**What needs to be done:**
Provide again, from the entries below, every line from the one containing "IC7: XNOR CD4077" through the one containing "R10: 8.2k (VCC, W21) -> 8.2k (W4, W17)", exactly as written, and no other line.

━━━ Exercise material ━━━

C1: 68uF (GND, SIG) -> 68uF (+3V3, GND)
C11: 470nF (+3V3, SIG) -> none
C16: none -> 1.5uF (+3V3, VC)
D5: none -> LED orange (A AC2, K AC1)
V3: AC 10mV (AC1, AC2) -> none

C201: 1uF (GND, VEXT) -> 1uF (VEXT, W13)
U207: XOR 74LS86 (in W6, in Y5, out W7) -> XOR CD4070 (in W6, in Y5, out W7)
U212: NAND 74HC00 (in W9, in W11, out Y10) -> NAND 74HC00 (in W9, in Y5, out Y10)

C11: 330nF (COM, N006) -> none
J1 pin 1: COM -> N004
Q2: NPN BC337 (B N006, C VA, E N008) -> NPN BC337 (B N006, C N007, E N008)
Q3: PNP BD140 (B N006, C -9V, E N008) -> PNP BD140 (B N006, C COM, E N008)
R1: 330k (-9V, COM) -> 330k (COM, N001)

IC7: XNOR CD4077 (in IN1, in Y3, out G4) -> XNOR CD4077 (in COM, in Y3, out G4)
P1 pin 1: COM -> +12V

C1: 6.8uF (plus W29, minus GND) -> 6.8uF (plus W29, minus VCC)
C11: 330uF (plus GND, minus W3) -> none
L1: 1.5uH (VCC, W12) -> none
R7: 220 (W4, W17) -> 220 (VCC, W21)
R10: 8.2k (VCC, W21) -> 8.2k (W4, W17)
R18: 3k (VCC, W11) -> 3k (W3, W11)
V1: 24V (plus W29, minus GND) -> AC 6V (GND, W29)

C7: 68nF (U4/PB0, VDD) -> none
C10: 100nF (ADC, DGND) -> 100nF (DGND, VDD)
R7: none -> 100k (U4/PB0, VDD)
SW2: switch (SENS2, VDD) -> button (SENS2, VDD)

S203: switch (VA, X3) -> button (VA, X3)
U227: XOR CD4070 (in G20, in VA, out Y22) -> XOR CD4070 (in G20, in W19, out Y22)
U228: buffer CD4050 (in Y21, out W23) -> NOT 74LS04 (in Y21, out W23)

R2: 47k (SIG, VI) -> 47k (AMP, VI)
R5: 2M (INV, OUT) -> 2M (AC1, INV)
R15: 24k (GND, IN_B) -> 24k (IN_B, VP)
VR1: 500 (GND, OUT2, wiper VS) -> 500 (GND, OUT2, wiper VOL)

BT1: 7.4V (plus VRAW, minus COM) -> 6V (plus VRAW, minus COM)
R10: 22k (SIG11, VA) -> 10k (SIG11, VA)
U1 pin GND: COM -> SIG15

━━━

**Written solution:**
IC7: XNOR CD4077 (in IN1, in Y3, out G4) -> XNOR CD4077 (in COM, in Y3, out G4)
P1 pin 1: COM -> +12V

C1: 6.8uF (plus W29, minus GND) -> 6.8uF (plus W29, minus VCC)
C11: 330uF (plus GND, minus W3) -> none
L1: 1.5uH (VCC, W12) -> none
R7: 220 (W4, W17) -> 220 (VCC, W21)
R10: 8.2k (VCC, W21) -> 8.2k (W4, W17)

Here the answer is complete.